The complete listing should be restated word for word.
========
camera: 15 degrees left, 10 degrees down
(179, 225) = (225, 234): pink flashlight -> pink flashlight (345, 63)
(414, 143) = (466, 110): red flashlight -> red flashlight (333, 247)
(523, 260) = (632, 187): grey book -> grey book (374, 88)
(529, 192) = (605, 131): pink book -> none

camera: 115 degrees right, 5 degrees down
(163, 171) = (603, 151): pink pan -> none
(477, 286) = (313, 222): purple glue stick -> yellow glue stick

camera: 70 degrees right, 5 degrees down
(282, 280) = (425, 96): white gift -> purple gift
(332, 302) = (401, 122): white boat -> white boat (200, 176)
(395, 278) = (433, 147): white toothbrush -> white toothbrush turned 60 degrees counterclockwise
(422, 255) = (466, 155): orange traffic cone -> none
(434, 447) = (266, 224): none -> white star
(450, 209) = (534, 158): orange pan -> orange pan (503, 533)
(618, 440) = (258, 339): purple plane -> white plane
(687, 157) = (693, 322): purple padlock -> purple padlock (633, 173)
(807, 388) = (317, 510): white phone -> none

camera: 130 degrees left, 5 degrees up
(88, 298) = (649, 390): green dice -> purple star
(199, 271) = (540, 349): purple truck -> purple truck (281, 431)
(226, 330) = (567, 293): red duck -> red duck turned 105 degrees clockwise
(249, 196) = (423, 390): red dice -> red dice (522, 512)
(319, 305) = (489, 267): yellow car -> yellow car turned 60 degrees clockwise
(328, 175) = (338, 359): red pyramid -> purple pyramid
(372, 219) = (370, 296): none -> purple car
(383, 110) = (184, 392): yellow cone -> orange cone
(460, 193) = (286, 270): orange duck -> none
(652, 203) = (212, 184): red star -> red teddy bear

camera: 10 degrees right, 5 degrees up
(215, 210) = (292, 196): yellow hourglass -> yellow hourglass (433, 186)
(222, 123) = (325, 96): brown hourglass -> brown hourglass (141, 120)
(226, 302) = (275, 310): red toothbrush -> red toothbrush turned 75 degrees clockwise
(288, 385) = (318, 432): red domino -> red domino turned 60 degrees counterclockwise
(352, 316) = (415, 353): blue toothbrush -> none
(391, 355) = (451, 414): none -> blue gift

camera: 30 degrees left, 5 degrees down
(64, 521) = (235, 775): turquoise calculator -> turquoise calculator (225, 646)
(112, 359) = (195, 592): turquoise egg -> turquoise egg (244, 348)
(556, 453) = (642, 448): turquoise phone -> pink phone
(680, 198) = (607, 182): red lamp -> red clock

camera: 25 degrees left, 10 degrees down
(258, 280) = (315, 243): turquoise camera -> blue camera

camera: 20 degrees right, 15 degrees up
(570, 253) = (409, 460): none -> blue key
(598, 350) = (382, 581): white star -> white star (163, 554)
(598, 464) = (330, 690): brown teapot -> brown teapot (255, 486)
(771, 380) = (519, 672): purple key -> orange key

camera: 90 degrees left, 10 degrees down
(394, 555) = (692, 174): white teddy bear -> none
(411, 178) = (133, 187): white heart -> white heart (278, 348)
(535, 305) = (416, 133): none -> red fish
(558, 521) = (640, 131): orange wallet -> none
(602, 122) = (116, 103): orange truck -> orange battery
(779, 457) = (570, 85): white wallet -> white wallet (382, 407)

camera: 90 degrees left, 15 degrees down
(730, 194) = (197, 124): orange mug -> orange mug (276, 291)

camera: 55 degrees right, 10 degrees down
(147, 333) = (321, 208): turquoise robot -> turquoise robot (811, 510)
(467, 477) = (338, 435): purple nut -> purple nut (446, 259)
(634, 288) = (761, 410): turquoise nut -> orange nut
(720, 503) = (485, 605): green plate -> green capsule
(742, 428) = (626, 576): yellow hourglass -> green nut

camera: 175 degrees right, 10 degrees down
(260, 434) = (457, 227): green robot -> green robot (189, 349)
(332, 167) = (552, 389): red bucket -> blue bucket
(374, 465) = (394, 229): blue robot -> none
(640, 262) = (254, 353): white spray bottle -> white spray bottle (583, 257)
========
- _Expected output_:
camera: 15 degrees left, 10 degrees down
(179, 225) = (225, 234): pink flashlight -> pink flashlight (345, 63)
(414, 143) = (466, 110): red flashlight -> red flashlight (333, 247)
(523, 260) = (632, 187): grey book -> grey book (374, 88)
(529, 192) = (605, 131): pink book -> none

camera: 115 degrees right, 5 degrees down
(163, 171) = (603, 151): pink pan -> none
(477, 286) = (313, 222): purple glue stick -> yellow glue stick

camera: 70 degrees right, 5 degrees down
(282, 280) = (425, 96): white gift -> purple gift
(332, 302) = (401, 122): white boat -> white boat (200, 176)
(395, 278) = (433, 147): white toothbrush -> white toothbrush turned 60 degrees counterclockwise
(422, 255) = (466, 155): orange traffic cone -> none
(434, 447) = (266, 224): none -> white star
(450, 209) = (534, 158): orange pan -> orange pan (503, 533)
(618, 440) = (258, 339): purple plane -> white plane
(687, 157) = (693, 322): purple padlock -> purple padlock (633, 173)
(807, 388) = (317, 510): white phone -> none

camera: 130 degrees left, 5 degrees up
(88, 298) = (649, 390): green dice -> purple star
(199, 271) = (540, 349): purple truck -> purple truck (281, 431)
(226, 330) = (567, 293): red duck -> red duck turned 105 degrees clockwise
(249, 196) = (423, 390): red dice -> red dice (522, 512)
(319, 305) = (489, 267): yellow car -> yellow car turned 60 degrees clockwise
(328, 175) = (338, 359): red pyramid -> purple pyramid
(372, 219) = (370, 296): none -> purple car
(383, 110) = (184, 392): yellow cone -> orange cone
(460, 193) = (286, 270): orange duck -> none
(652, 203) = (212, 184): red star -> red teddy bear

camera: 10 degrees right, 5 degrees up
(215, 210) = (292, 196): yellow hourglass -> yellow hourglass (433, 186)
(222, 123) = (325, 96): brown hourglass -> brown hourglass (141, 120)
(226, 302) = (275, 310): red toothbrush -> red toothbrush turned 75 degrees clockwise
(288, 385) = (318, 432): red domino -> red domino turned 60 degrees counterclockwise
(352, 316) = (415, 353): blue toothbrush -> none
(391, 355) = (451, 414): none -> blue gift

camera: 30 degrees left, 5 degrees down
(64, 521) = (235, 775): turquoise calculator -> turquoise calculator (225, 646)
(112, 359) = (195, 592): turquoise egg -> turquoise egg (244, 348)
(556, 453) = (642, 448): turquoise phone -> pink phone
(680, 198) = (607, 182): red lamp -> red clock

camera: 25 degrees left, 10 degrees down
(258, 280) = (315, 243): turquoise camera -> blue camera

camera: 20 degrees right, 15 degrees up
(570, 253) = (409, 460): none -> blue key
(598, 350) = (382, 581): white star -> white star (163, 554)
(598, 464) = (330, 690): brown teapot -> brown teapot (255, 486)
(771, 380) = (519, 672): purple key -> orange key

camera: 90 degrees left, 10 degrees down
(394, 555) = (692, 174): white teddy bear -> none
(411, 178) = (133, 187): white heart -> white heart (278, 348)
(535, 305) = (416, 133): none -> red fish
(558, 521) = (640, 131): orange wallet -> none
(602, 122) = (116, 103): orange truck -> orange battery
(779, 457) = (570, 85): white wallet -> white wallet (382, 407)

camera: 90 degrees left, 15 degrees down
(730, 194) = (197, 124): orange mug -> orange mug (276, 291)

camera: 55 degrees right, 10 degrees down
(147, 333) = (321, 208): turquoise robot -> turquoise robot (811, 510)
(467, 477) = (338, 435): purple nut -> purple nut (446, 259)
(634, 288) = (761, 410): turquoise nut -> orange nut
(720, 503) = (485, 605): green plate -> green capsule
(742, 428) = (626, 576): yellow hourglass -> green nut

camera: 175 degrees right, 10 degrees down
(260, 434) = (457, 227): green robot -> green robot (189, 349)
(332, 167) = (552, 389): red bucket -> blue bucket
(374, 465) = (394, 229): blue robot -> none
(640, 262) = (254, 353): white spray bottle -> white spray bottle (583, 257)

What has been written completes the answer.